▶ **Records for this task**:

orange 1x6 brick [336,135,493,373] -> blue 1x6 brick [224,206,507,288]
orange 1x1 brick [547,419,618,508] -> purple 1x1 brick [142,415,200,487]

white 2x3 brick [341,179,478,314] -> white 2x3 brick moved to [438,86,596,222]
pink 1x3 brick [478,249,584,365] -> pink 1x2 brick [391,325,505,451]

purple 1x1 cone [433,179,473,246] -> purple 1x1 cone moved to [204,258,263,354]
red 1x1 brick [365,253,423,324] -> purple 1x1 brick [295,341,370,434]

* * *

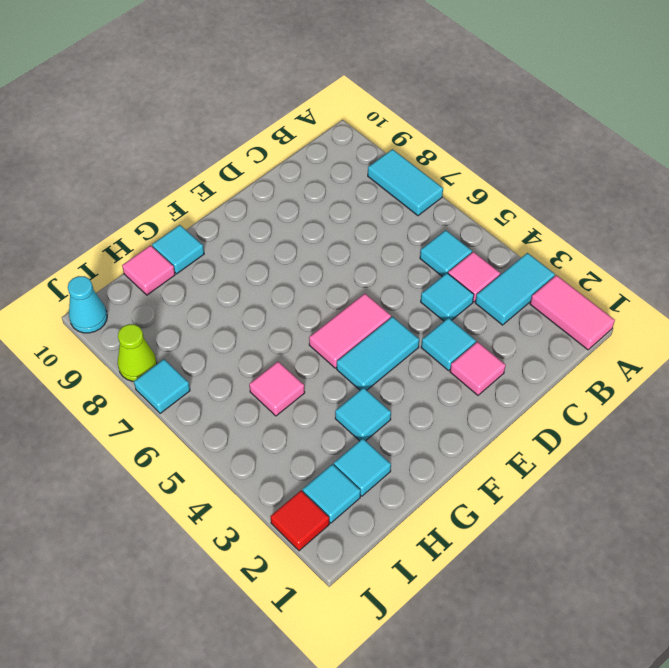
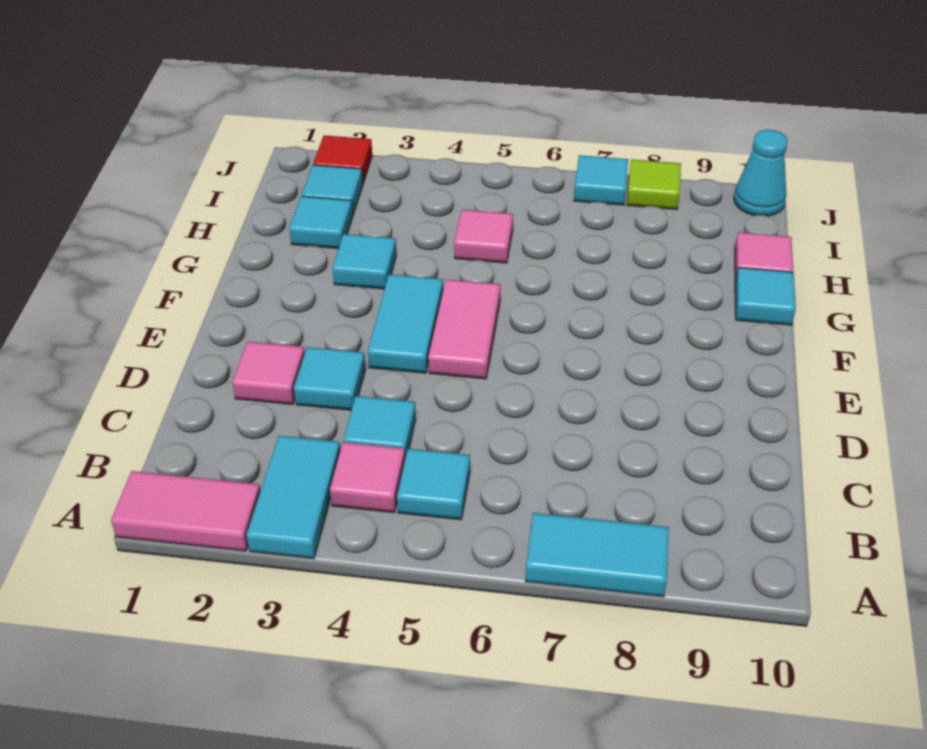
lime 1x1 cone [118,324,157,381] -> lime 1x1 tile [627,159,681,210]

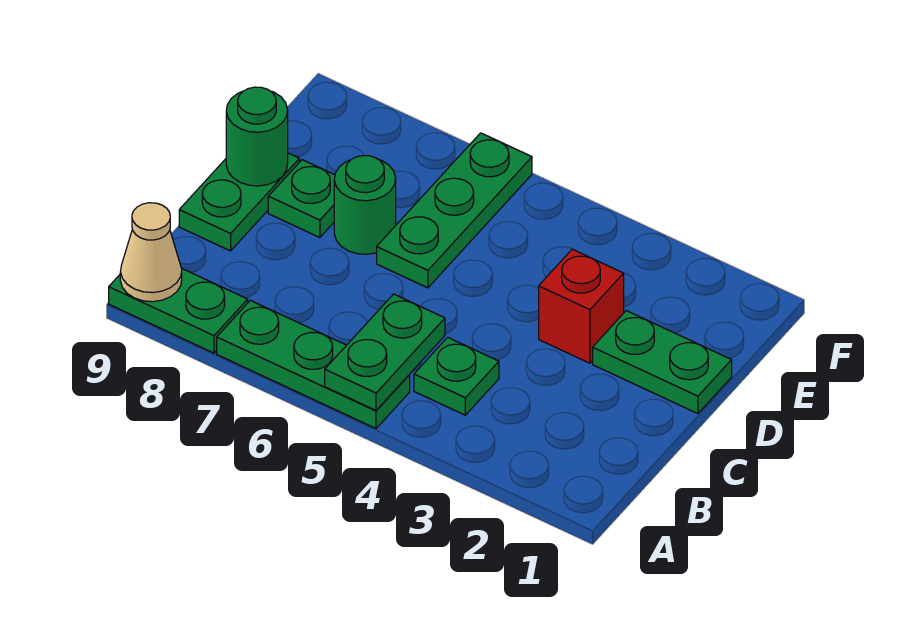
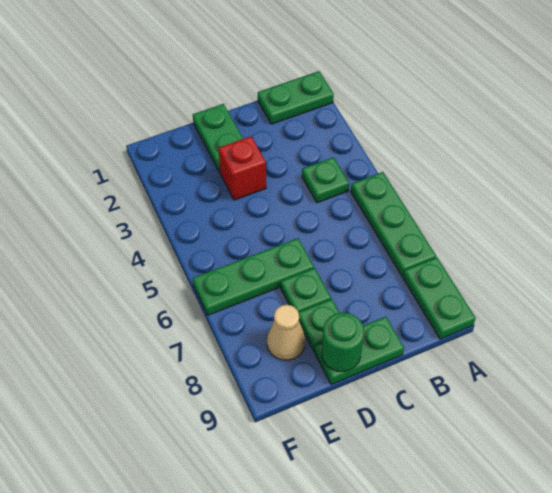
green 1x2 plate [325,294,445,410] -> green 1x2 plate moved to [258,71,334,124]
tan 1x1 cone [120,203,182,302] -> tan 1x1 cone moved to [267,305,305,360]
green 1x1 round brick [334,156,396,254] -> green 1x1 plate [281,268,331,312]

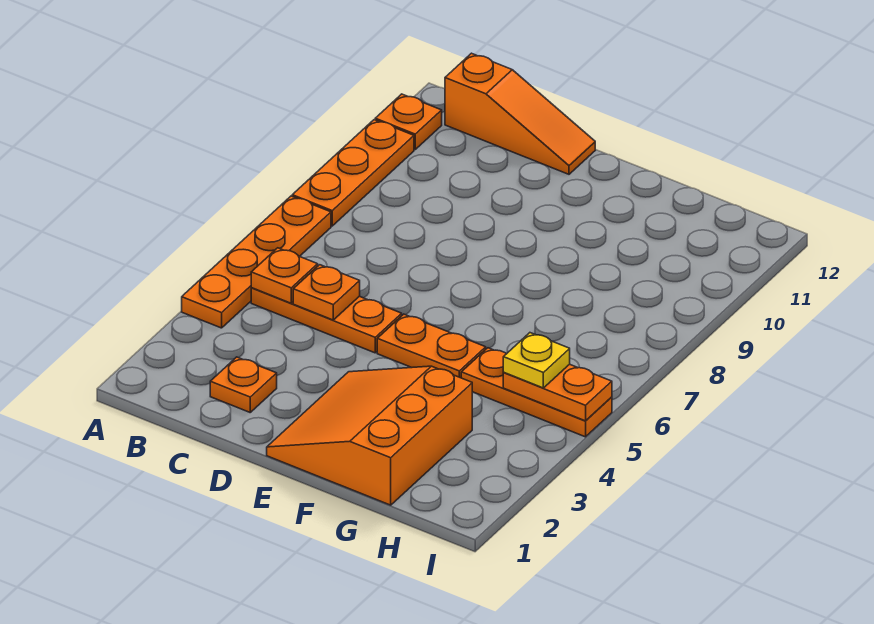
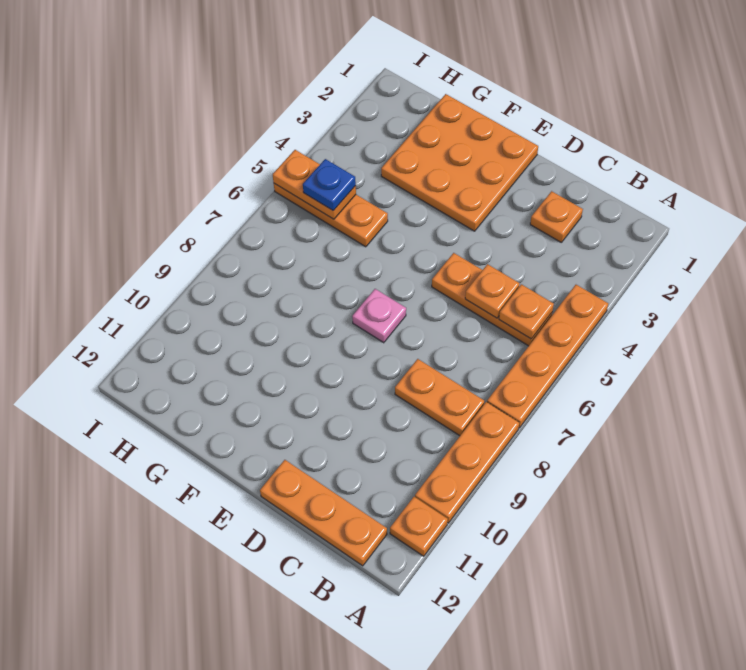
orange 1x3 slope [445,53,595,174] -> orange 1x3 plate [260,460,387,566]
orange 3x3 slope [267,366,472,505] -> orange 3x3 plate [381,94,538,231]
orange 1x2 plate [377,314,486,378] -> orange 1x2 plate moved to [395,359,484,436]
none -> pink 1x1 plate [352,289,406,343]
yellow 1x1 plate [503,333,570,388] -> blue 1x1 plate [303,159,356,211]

* * *

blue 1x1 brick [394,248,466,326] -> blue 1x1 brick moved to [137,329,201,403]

▶ **What is being asked**: Please give back exactly the lines of this listing beginning at the line with "white 2x3 brick [341,179,478,314]" and ending with the line with "red 1x1 brick", both included, and nothing else.

▶ **Completed task**:
white 2x3 brick [341,179,478,314] -> white 2x3 brick moved to [438,86,596,222]
pink 1x3 brick [478,249,584,365] -> pink 1x2 brick [391,325,505,451]

purple 1x1 cone [433,179,473,246] -> purple 1x1 cone moved to [204,258,263,354]
red 1x1 brick [365,253,423,324] -> purple 1x1 brick [295,341,370,434]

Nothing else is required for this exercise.